** EXTRACTED MATERIAL follows **
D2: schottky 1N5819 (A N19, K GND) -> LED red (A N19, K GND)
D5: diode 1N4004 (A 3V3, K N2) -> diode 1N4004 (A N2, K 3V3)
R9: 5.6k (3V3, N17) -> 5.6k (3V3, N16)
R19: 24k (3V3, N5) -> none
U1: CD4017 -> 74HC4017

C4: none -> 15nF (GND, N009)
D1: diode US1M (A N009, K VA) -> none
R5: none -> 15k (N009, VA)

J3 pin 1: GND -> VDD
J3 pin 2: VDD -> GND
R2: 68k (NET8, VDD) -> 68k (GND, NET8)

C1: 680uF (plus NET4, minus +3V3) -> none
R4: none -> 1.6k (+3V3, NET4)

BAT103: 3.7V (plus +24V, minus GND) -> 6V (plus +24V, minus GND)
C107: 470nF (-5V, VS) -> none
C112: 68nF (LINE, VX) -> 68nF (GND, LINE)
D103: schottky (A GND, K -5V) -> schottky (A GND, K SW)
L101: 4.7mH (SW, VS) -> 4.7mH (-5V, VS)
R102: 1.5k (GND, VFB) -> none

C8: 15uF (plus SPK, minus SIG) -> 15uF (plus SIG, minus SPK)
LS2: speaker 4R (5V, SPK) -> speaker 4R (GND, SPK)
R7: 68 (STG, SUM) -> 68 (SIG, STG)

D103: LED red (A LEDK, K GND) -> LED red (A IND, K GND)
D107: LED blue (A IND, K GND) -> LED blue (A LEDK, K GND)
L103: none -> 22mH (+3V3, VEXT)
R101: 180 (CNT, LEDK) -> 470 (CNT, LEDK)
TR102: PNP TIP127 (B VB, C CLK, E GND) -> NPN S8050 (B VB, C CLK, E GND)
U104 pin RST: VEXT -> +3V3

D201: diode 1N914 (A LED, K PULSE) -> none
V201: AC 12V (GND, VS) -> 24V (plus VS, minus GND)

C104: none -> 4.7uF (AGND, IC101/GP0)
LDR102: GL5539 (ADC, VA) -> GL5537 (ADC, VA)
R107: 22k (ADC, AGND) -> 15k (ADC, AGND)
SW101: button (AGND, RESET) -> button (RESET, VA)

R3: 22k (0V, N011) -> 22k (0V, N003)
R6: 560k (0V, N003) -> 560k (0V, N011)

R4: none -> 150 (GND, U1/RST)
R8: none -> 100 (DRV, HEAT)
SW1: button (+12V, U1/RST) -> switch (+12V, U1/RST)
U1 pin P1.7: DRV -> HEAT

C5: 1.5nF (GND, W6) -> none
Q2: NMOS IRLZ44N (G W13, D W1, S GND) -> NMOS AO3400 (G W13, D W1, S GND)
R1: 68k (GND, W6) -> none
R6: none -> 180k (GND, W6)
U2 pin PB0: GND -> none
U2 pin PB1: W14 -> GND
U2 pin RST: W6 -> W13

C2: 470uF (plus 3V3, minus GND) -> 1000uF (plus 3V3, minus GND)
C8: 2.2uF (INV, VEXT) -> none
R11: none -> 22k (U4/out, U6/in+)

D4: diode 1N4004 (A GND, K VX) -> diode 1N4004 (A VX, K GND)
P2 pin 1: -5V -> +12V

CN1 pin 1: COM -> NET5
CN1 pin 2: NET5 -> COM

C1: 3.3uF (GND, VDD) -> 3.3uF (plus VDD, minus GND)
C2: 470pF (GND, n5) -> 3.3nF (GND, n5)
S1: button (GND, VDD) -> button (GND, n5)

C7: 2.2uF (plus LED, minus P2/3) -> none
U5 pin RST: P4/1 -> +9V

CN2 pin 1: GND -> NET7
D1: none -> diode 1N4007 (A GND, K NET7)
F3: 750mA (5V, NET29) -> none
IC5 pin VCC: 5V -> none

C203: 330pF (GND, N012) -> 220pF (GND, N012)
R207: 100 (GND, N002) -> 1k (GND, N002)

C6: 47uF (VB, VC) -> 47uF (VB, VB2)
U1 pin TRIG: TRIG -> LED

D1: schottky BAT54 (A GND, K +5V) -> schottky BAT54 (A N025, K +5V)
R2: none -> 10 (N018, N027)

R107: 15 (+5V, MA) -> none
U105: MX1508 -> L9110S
** End of EXTRACTED MATERIAL **
▶ **GOAL OF THE EXERCISE**:
From the data above, output exactly the lines between the one containing "U2 pin PB1: W14 -> GND" and the one containing "D4: diode 1N4004", counting both of them.

▶ **EXERCISE OUTPUT**:
U2 pin PB1: W14 -> GND
U2 pin RST: W6 -> W13

C2: 470uF (plus 3V3, minus GND) -> 1000uF (plus 3V3, minus GND)
C8: 2.2uF (INV, VEXT) -> none
R11: none -> 22k (U4/out, U6/in+)

D4: diode 1N4004 (A GND, K VX) -> diode 1N4004 (A VX, K GND)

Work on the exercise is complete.